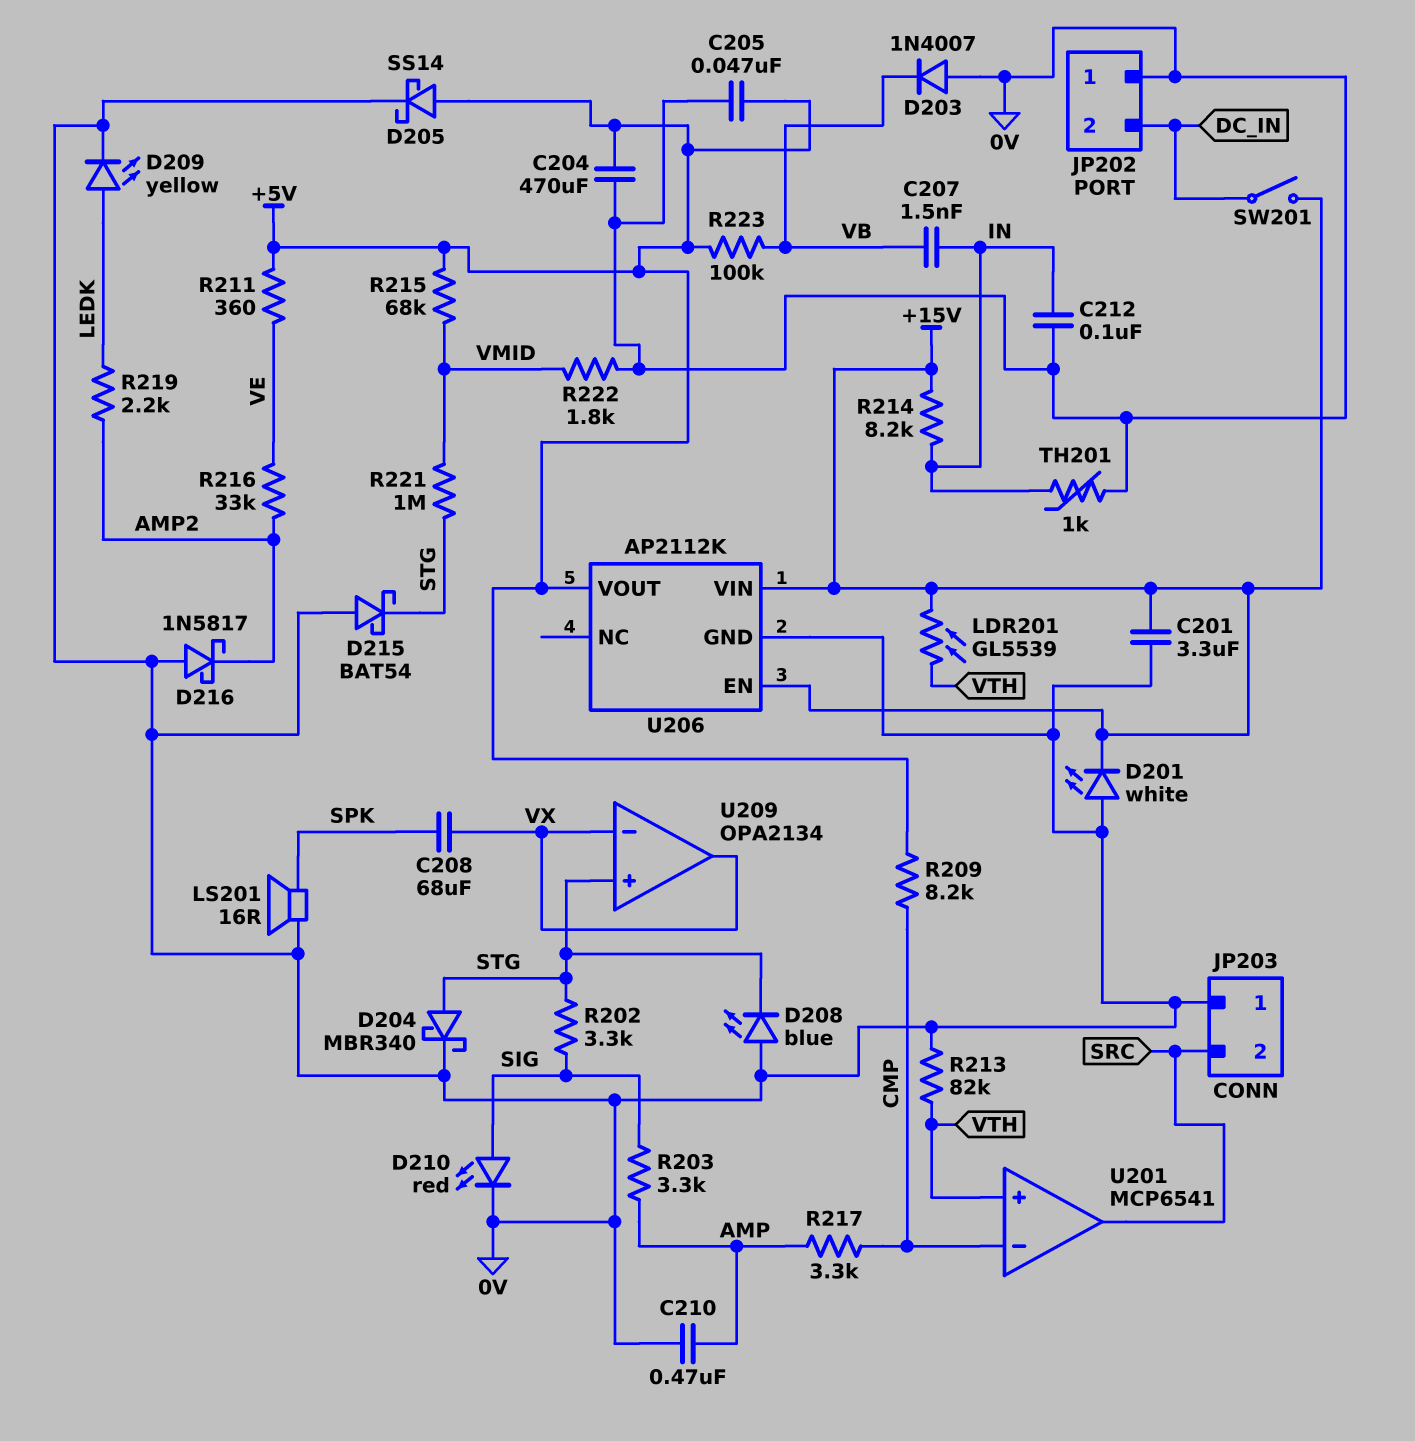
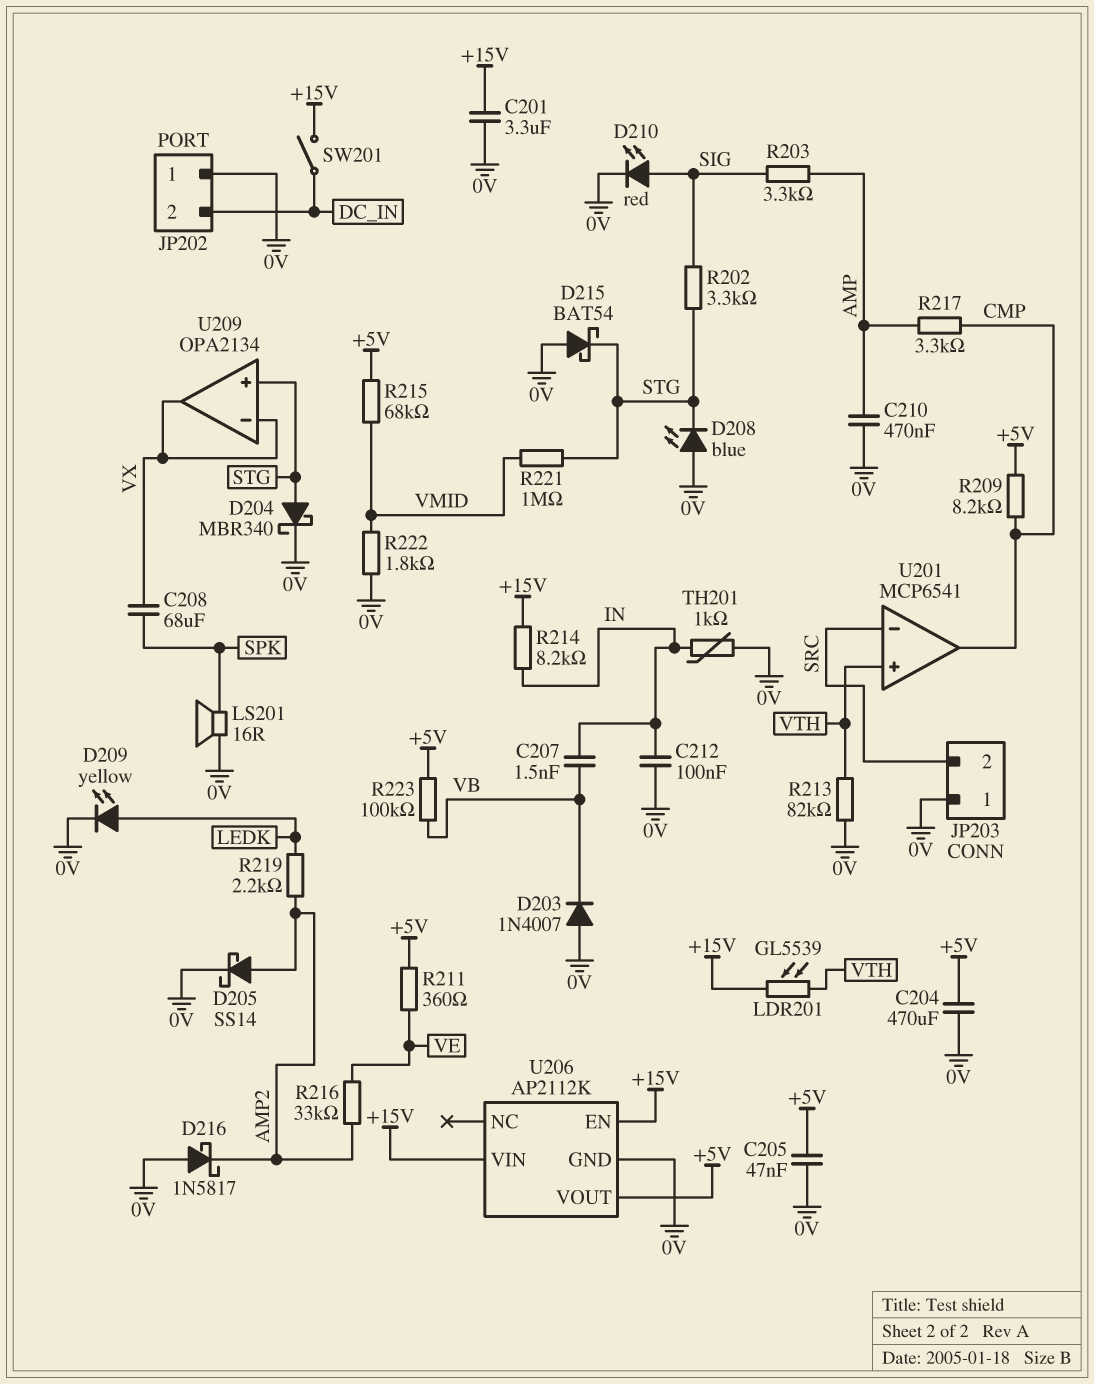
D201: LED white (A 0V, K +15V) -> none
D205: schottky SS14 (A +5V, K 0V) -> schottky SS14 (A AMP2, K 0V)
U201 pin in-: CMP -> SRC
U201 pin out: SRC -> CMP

-*-

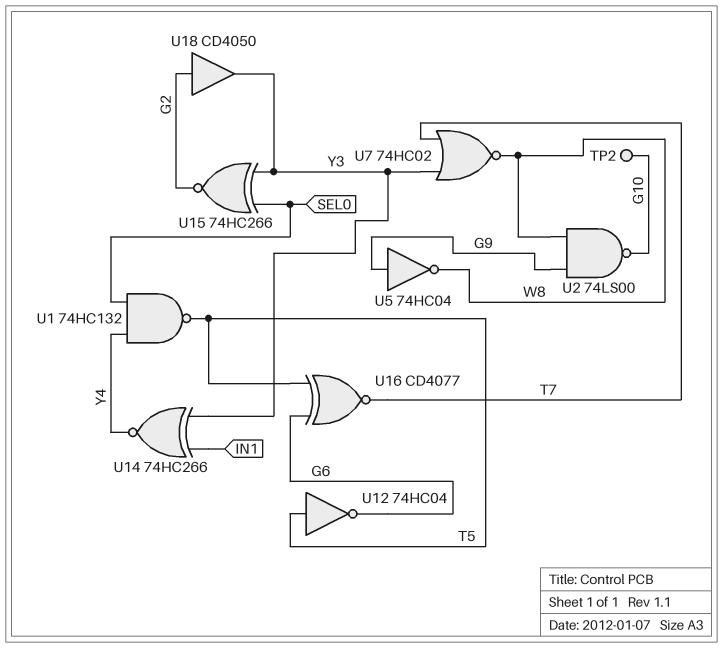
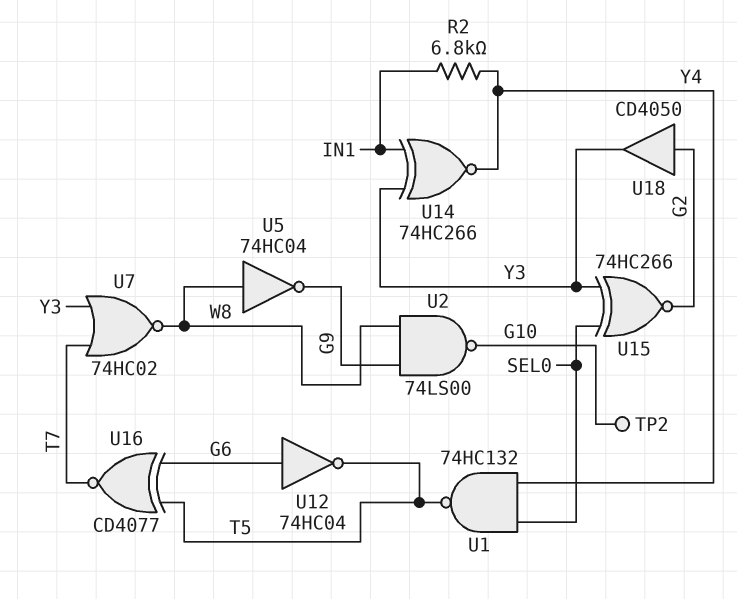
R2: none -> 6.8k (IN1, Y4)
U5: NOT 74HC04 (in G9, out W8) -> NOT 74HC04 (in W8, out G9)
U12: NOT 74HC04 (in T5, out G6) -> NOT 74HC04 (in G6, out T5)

-*-

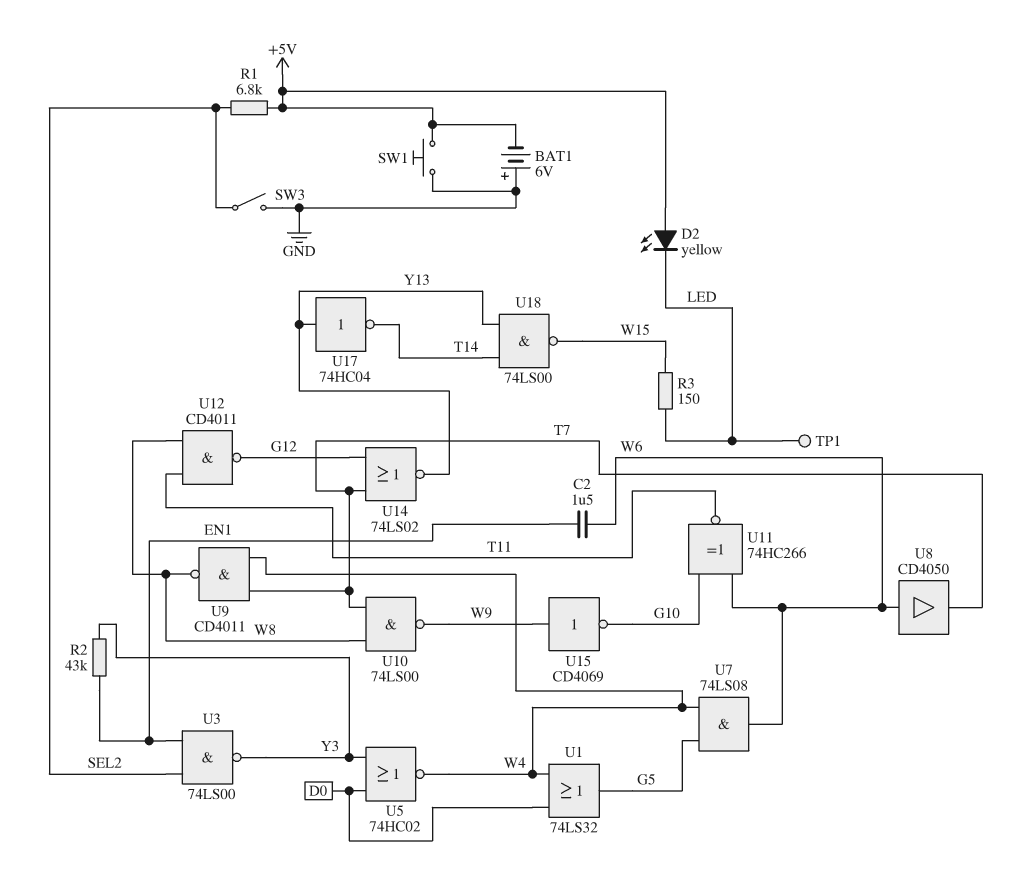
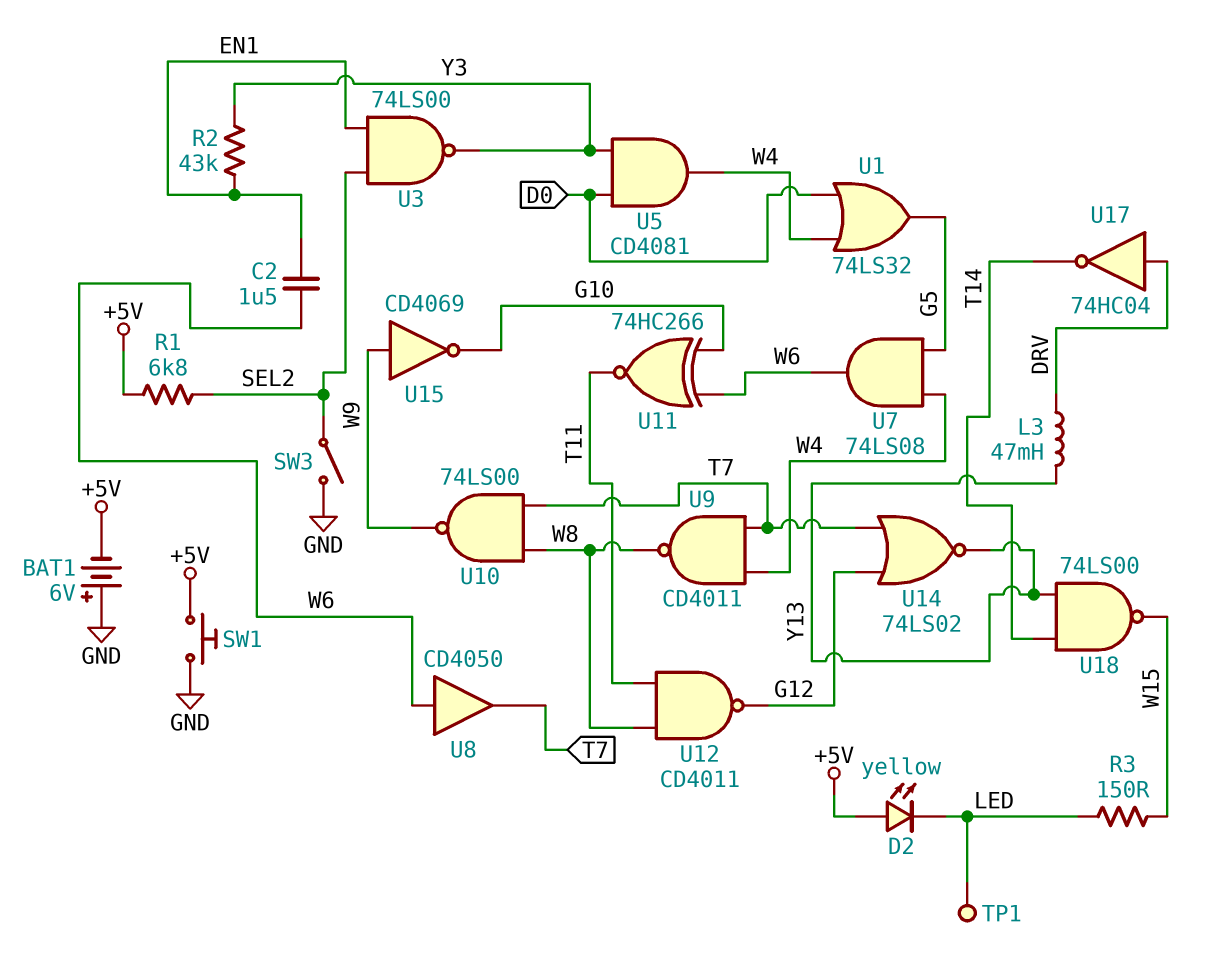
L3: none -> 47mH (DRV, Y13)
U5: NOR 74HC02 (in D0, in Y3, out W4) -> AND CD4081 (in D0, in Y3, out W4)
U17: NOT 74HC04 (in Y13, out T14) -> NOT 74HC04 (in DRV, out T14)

-*-

EXERCISE PROMPT:
All lines that contain the word "none" must be copied from the records above.

OUTPUT FOR THIS TASK:
D201: LED white (A 0V, K +15V) -> none
R2: none -> 6.8k (IN1, Y4)
L3: none -> 47mH (DRV, Y13)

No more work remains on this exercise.